> [Exercise brief]:
Going line by line through the listing below, count those with the string "camera" and answer with the number alone.

> [Data records]:
*** Block opens ***

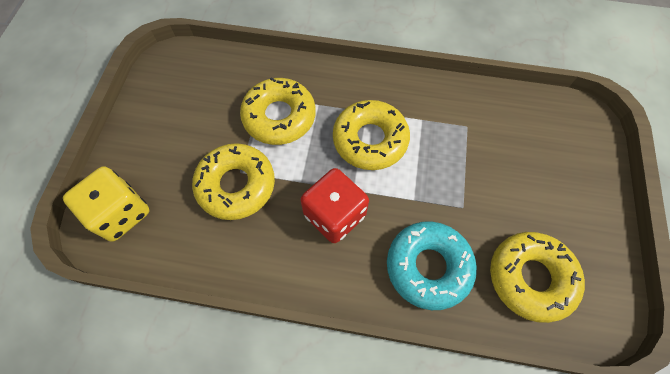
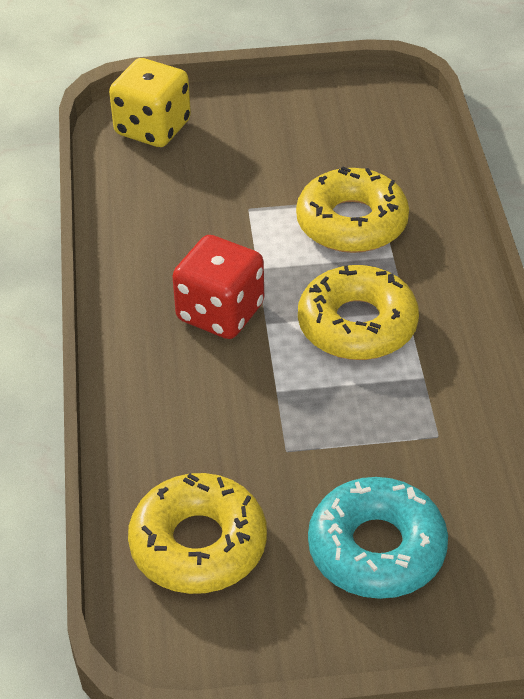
camera: 75 degrees right, 20 degrees down
yellow donut [192,143,275,220] -> none
turquoise donut [387,221,477,310] -> turquoise donut moved to [308,477,448,599]

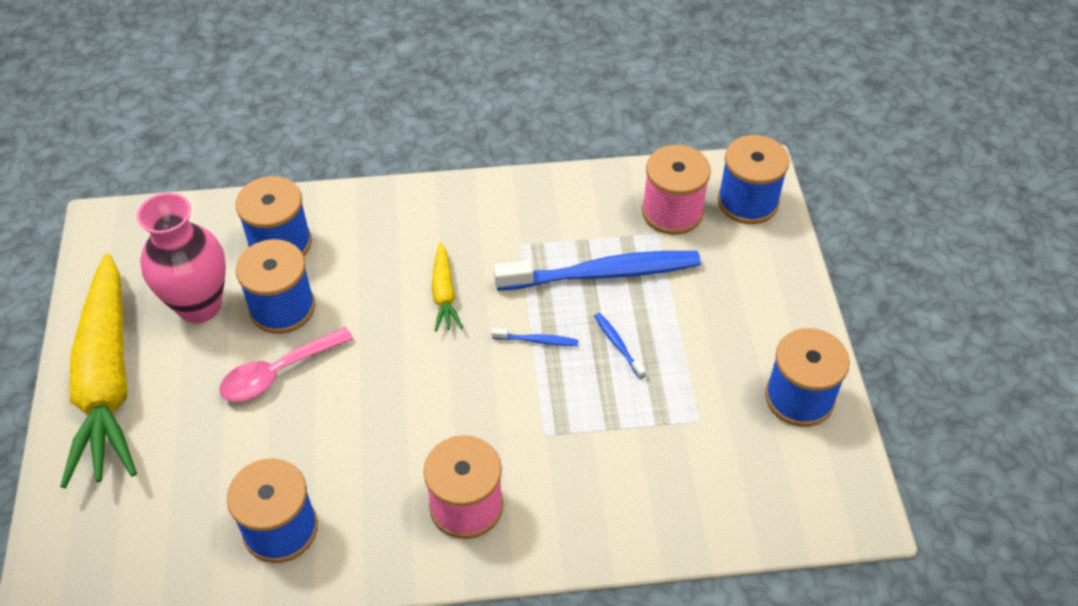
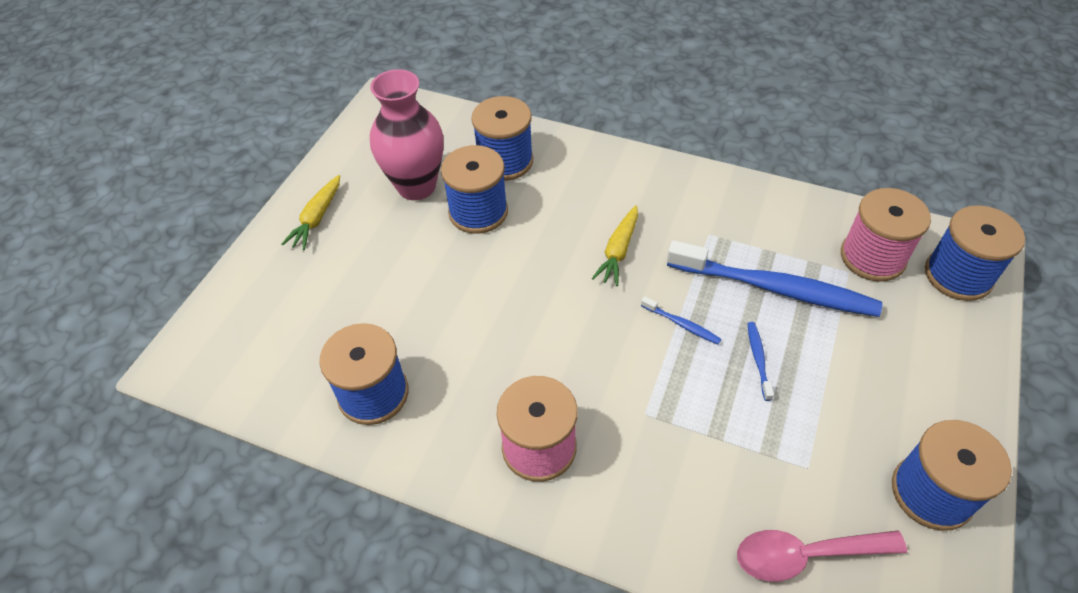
camera: 30 degrees right, 0 degrees up
yellow carrot [60,253,137,488] -> yellow carrot [282,175,340,250], size x0.43
pink spoon [219,327,353,402] -> pink spoon moved to [737,530,907,581]

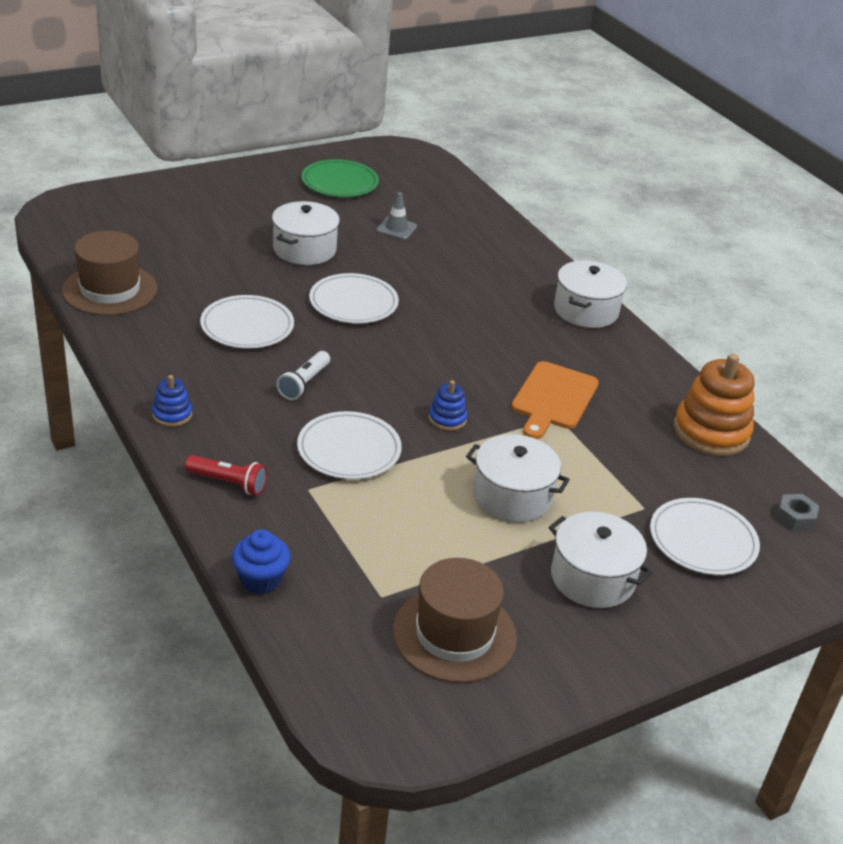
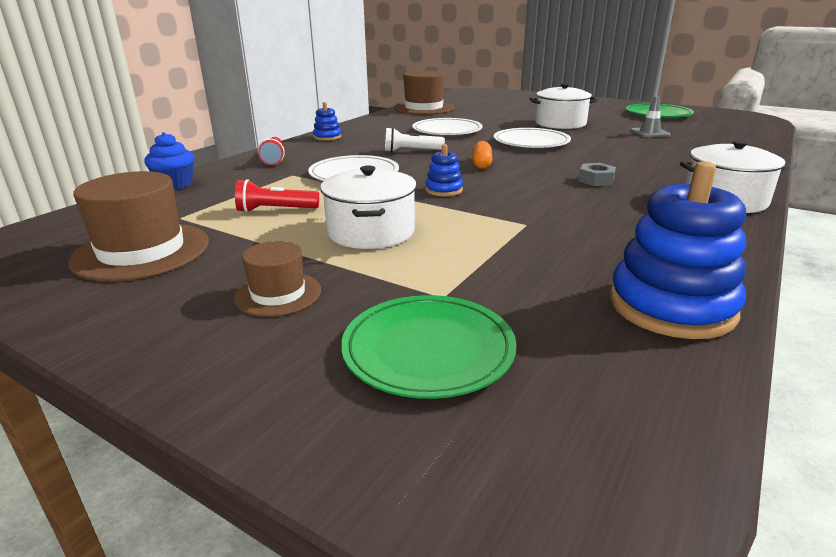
camera: 65 degrees right, 10 degrees down
orange cutting board [511,361,599,439] -> none
white pot [549,512,653,608] -> brown hat [234,241,321,317]
white plate [650,498,760,575] -> green plate [341,295,517,399]
orange stacking toy [674,353,754,456] -> blue stacking toy [609,161,746,339]
grey nut [776,494,819,530] -> grey nut moved to [579,163,616,186]
none -> red flashlight [235,179,319,212]
none -> orange capsule [473,141,492,169]

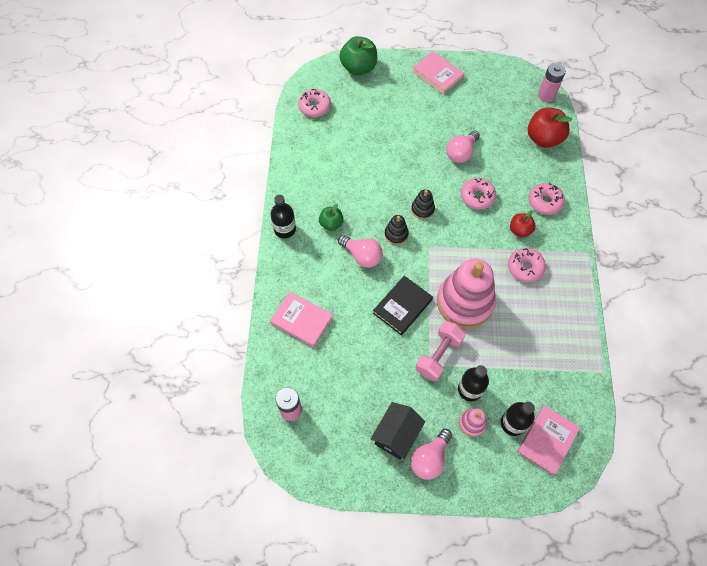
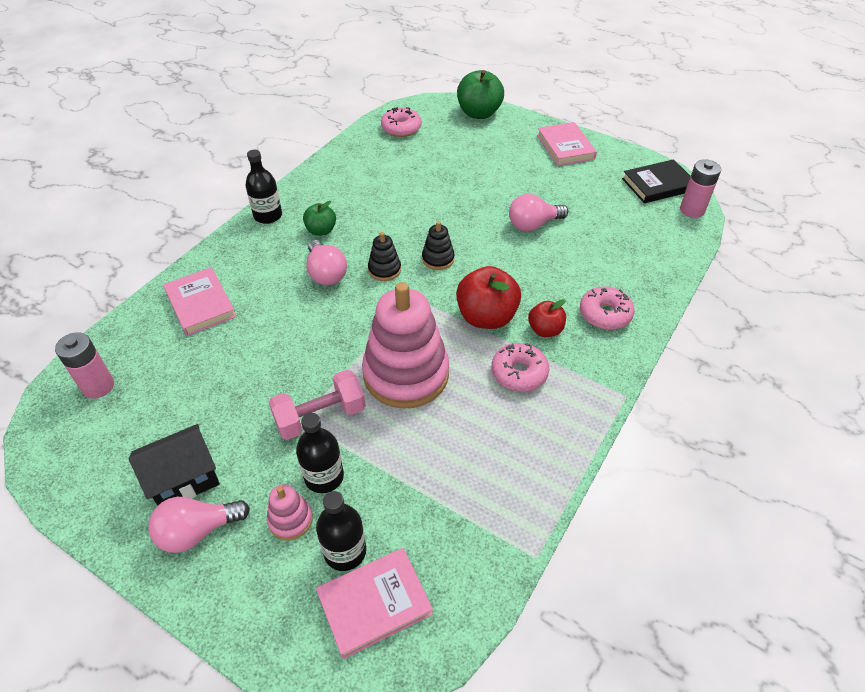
camera: 30 degrees right, 15 degrees down
black book [373,276,433,335] -> black book moved to [622,159,691,203]
pink donut [461,178,496,210] -> none
red apple [528,107,573,148] -> red apple moved to [456,266,521,329]

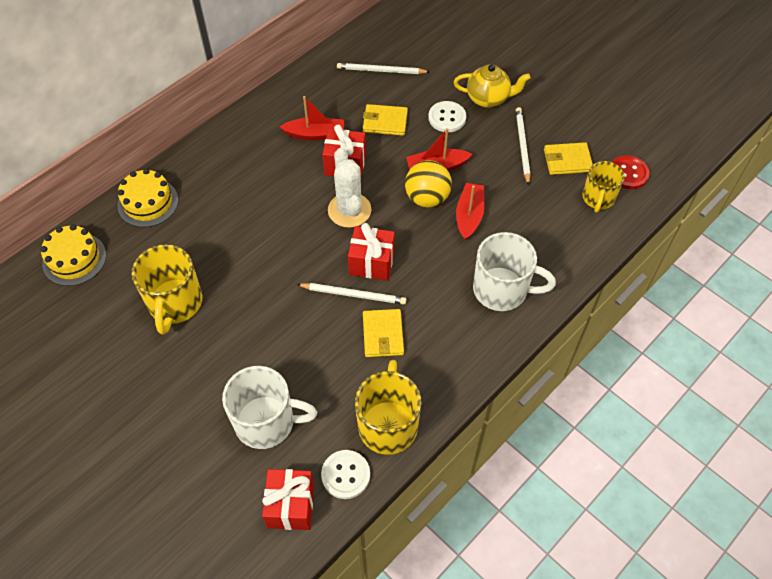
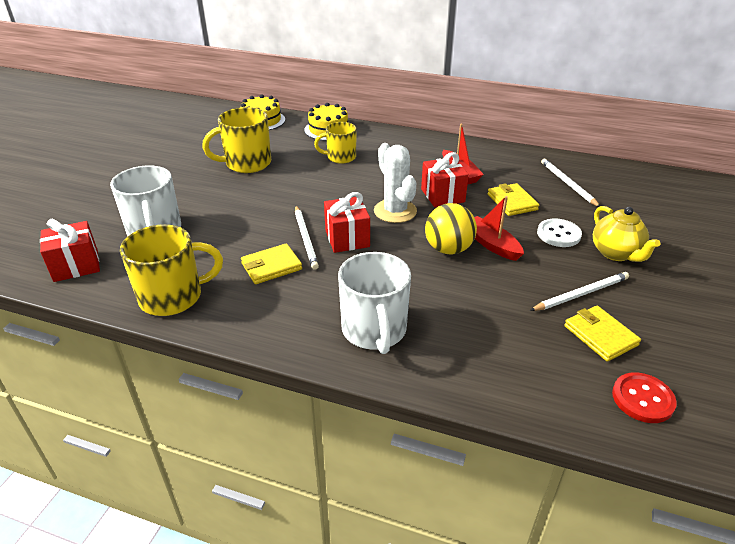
camera: 65 degrees right, 20 degrees down
white button [321,450,370,499] -> none
white cactus [328,148,371,228] -> white cactus turned 75 degrees counterclockwise [374,143,417,223]
red boat [456,183,485,240] -> none
yellow mug [582,161,624,213] -> yellow mug moved to [314,122,357,164]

*** Block closes ***

> [Response]:
5